[Brief] Read through the data below and state how many of its lines contain the word "relocated", adding nothing.

** Supplied data follows **

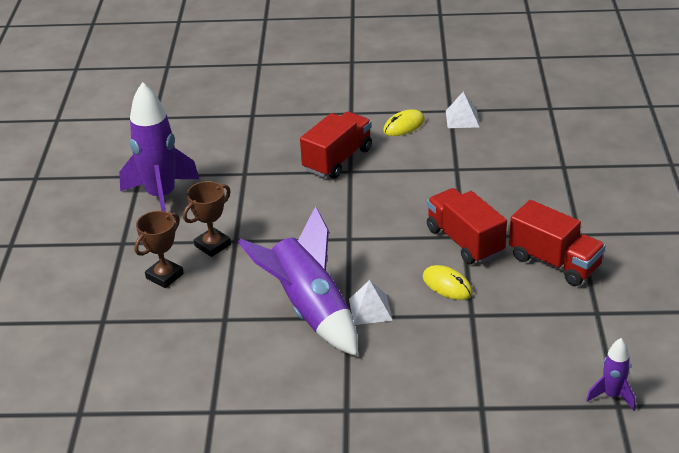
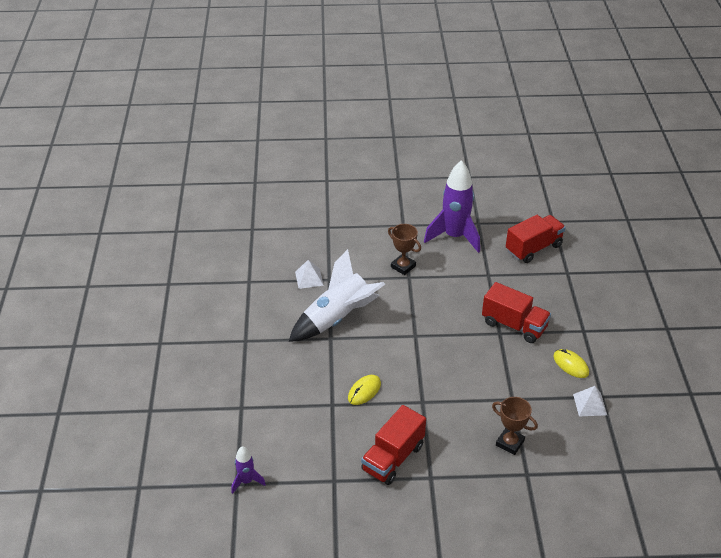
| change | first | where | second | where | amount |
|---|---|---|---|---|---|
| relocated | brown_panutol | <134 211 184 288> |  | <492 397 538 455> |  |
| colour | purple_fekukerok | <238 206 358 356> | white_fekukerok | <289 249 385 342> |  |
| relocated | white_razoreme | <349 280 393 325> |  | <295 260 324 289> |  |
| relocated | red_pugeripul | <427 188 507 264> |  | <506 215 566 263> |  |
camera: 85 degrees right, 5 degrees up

** End of Supplied data **

[Completed task] 3